(Object matching data)
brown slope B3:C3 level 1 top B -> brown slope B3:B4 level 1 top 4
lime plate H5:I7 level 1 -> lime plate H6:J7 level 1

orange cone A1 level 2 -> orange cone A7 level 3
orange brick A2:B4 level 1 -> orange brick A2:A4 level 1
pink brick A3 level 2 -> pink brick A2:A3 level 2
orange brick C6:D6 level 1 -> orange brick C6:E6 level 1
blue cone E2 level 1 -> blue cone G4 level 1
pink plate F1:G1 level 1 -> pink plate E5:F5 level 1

#### WHAT TO WORK ON:
Each line from the top of the data, up to and including the line that contains "blue cone E2 level 1 -> blue cone G4 level 1", should be set down exactly.

#### ANSWER FOR THIS EXERCISE:
brown slope B3:C3 level 1 top B -> brown slope B3:B4 level 1 top 4
lime plate H5:I7 level 1 -> lime plate H6:J7 level 1

orange cone A1 level 2 -> orange cone A7 level 3
orange brick A2:B4 level 1 -> orange brick A2:A4 level 1
pink brick A3 level 2 -> pink brick A2:A3 level 2
orange brick C6:D6 level 1 -> orange brick C6:E6 level 1
blue cone E2 level 1 -> blue cone G4 level 1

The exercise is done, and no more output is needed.